» What to produce
Restate word for word the lines of the records below, starting at the line that contains "V1: AC 230V" and ending at the line that contains "R12: 18k (AGND, BR_R) -> 18k (AGND, MID)", with both of those lines included and nothing else.

» Difference listings
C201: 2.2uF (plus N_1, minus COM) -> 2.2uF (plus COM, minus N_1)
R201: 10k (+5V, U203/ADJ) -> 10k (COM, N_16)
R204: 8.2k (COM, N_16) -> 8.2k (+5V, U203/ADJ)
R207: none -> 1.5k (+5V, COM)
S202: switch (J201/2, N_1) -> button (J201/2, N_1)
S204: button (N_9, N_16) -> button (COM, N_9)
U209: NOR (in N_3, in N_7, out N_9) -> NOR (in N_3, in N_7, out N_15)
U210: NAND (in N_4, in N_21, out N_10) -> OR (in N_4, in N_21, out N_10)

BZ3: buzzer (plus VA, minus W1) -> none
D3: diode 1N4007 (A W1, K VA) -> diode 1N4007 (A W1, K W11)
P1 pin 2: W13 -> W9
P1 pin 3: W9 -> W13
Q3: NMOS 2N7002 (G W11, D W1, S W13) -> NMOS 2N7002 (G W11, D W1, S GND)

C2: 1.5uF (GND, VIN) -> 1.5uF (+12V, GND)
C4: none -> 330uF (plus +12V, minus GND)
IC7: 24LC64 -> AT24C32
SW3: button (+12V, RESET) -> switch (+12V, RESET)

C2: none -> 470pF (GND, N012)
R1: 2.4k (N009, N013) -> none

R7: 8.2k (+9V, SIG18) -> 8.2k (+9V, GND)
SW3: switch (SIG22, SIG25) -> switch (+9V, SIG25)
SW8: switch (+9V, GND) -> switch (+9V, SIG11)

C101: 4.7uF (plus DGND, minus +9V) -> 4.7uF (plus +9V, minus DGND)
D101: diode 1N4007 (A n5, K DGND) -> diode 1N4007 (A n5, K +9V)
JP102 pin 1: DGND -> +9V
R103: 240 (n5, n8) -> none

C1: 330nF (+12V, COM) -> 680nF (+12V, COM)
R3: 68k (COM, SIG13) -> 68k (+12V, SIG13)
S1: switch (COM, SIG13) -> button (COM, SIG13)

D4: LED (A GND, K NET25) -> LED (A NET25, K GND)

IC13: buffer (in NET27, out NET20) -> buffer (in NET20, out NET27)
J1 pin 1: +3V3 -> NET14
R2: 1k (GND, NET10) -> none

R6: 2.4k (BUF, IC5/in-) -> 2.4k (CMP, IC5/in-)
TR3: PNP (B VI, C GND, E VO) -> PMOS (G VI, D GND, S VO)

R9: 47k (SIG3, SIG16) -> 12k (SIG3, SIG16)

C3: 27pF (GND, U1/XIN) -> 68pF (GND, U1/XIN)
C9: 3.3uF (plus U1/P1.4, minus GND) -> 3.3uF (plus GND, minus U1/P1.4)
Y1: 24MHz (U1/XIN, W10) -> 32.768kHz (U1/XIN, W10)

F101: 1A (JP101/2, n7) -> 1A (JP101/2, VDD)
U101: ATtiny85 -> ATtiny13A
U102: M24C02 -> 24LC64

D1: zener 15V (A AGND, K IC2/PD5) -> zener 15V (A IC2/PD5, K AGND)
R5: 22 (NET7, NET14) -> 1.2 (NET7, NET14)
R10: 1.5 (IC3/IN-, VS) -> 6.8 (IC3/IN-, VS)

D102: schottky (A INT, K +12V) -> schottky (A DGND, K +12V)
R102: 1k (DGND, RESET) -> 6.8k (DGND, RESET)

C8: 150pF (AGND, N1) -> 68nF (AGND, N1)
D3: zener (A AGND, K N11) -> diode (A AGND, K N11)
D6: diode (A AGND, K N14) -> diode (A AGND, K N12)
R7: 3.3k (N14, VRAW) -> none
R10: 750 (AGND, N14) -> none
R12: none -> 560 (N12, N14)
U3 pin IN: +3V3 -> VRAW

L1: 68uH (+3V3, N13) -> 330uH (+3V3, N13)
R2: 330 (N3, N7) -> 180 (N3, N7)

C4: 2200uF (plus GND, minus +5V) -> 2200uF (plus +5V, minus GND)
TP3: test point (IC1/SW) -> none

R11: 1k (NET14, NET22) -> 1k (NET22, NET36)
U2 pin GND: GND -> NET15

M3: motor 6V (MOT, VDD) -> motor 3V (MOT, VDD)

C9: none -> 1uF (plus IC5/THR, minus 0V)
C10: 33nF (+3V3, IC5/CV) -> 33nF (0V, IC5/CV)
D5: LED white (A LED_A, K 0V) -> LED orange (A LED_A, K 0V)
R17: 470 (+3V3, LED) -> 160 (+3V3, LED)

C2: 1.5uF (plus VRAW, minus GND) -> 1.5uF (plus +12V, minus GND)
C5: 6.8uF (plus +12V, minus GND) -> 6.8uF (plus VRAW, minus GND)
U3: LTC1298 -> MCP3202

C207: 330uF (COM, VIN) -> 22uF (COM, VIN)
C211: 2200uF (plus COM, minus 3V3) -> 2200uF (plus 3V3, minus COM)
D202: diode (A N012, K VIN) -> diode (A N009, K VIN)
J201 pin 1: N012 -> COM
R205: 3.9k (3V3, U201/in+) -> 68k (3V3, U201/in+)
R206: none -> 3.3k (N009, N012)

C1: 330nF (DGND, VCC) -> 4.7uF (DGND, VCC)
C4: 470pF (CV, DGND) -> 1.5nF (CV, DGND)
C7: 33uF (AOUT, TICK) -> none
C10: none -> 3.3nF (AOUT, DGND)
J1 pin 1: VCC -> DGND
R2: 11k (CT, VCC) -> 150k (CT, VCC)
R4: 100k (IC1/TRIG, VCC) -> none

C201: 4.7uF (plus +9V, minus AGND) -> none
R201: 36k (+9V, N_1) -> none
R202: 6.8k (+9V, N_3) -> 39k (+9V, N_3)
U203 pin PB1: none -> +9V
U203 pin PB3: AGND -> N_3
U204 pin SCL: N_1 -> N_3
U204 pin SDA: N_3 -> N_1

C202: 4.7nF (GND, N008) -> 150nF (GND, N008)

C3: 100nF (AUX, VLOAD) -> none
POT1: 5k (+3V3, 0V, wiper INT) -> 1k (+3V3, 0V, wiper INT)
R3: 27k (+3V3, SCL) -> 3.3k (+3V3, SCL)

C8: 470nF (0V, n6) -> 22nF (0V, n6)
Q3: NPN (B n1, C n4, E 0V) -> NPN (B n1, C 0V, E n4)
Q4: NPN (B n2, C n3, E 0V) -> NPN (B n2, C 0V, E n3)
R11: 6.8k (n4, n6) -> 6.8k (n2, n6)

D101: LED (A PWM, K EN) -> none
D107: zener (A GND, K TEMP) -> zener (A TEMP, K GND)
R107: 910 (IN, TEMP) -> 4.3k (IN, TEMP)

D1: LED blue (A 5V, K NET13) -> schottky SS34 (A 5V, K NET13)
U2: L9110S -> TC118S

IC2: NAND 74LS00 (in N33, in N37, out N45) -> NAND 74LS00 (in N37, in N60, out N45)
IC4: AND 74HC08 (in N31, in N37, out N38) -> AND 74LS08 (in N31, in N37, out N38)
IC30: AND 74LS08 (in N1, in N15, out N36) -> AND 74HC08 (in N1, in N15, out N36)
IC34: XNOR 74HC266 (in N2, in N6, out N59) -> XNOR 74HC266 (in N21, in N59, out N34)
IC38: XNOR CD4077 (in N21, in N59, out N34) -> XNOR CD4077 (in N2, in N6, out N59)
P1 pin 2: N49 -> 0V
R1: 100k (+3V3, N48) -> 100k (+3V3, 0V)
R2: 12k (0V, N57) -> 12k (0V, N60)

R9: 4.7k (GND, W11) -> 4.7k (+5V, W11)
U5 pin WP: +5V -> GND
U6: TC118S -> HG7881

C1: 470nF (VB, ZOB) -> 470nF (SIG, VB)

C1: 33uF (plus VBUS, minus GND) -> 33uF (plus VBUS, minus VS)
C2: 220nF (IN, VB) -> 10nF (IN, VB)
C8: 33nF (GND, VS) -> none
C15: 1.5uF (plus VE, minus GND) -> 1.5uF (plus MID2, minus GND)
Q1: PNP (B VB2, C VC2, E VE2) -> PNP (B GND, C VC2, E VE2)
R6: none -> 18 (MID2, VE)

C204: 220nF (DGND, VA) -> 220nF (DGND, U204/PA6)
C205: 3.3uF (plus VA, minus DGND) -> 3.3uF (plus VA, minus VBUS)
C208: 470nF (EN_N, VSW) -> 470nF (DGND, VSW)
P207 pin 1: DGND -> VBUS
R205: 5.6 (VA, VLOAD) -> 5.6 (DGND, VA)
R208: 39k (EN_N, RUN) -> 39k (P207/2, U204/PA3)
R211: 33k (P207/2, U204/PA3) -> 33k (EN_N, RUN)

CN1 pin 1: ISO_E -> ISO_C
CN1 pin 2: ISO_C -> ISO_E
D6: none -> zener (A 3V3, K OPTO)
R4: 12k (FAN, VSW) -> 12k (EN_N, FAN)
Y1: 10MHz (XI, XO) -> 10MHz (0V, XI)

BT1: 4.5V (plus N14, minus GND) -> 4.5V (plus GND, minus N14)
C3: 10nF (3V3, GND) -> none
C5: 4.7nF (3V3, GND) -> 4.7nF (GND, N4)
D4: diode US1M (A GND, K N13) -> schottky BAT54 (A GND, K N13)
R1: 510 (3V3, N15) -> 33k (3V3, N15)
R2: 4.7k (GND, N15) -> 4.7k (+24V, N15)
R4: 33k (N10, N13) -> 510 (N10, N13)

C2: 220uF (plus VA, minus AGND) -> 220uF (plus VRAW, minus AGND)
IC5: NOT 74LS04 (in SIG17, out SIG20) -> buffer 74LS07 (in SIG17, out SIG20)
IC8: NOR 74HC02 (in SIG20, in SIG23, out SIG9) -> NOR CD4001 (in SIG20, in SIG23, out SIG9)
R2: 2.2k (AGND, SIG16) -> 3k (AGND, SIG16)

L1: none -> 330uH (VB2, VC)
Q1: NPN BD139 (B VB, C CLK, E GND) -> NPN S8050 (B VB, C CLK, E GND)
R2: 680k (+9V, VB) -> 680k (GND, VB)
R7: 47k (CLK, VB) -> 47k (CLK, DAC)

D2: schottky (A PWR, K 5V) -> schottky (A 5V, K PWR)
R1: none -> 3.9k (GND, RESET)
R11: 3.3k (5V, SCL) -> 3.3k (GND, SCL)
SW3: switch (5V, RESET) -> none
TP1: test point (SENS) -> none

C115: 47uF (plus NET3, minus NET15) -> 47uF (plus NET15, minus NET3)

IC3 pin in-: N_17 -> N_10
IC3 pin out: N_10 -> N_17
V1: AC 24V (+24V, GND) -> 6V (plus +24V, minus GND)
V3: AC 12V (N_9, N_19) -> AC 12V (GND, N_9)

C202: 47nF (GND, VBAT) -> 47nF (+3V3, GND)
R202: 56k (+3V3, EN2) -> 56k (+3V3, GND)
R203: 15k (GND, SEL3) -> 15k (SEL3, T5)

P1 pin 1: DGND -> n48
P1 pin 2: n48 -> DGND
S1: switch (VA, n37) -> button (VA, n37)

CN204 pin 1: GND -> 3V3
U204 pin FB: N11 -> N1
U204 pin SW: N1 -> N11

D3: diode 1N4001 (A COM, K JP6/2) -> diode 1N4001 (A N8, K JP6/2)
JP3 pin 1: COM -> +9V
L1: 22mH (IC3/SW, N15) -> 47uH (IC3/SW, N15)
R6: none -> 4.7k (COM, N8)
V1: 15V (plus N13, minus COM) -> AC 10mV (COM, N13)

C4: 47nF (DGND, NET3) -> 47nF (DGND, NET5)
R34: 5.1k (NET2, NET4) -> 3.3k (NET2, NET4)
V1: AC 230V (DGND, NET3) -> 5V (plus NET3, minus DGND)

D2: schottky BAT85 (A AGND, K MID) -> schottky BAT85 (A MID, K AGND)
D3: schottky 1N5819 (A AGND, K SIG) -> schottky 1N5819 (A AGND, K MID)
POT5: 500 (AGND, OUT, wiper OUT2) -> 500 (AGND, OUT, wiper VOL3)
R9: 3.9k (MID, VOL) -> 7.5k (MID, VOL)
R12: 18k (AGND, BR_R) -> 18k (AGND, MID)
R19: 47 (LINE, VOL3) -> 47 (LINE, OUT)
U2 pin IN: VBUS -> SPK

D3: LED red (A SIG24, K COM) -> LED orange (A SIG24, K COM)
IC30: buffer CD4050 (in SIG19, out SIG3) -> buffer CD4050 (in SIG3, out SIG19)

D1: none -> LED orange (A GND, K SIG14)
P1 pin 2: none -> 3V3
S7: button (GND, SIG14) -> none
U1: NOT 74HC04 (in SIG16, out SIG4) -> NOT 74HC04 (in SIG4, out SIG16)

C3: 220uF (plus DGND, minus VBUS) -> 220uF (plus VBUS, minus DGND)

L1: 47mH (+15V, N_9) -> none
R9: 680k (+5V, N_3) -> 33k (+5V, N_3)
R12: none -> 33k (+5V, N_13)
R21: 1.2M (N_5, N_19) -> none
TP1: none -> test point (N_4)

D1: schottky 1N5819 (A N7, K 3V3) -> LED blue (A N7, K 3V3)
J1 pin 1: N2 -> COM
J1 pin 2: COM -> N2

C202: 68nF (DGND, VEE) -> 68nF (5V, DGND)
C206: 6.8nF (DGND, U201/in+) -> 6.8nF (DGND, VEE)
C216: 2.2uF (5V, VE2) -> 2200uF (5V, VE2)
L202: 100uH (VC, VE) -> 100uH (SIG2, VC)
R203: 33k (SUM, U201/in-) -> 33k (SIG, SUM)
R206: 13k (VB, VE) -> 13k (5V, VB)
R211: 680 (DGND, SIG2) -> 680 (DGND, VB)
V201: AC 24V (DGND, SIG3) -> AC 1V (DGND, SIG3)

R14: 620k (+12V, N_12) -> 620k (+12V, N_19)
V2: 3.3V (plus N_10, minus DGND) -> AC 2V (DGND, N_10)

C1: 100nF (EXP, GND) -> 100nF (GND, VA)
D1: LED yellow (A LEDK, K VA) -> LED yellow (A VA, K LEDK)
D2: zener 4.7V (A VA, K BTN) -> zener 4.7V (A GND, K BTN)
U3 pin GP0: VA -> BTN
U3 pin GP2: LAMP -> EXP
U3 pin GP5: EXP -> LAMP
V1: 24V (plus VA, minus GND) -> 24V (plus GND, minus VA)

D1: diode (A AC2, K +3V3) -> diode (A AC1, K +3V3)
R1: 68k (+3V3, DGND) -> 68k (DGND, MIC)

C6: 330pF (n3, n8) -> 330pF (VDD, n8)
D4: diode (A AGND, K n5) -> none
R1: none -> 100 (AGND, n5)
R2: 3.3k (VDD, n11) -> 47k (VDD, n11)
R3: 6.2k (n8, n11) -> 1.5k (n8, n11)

» Solution for this exercise
V1: AC 230V (DGND, NET3) -> 5V (plus NET3, minus DGND)

D2: schottky BAT85 (A AGND, K MID) -> schottky BAT85 (A MID, K AGND)
D3: schottky 1N5819 (A AGND, K SIG) -> schottky 1N5819 (A AGND, K MID)
POT5: 500 (AGND, OUT, wiper OUT2) -> 500 (AGND, OUT, wiper VOL3)
R9: 3.9k (MID, VOL) -> 7.5k (MID, VOL)
R12: 18k (AGND, BR_R) -> 18k (AGND, MID)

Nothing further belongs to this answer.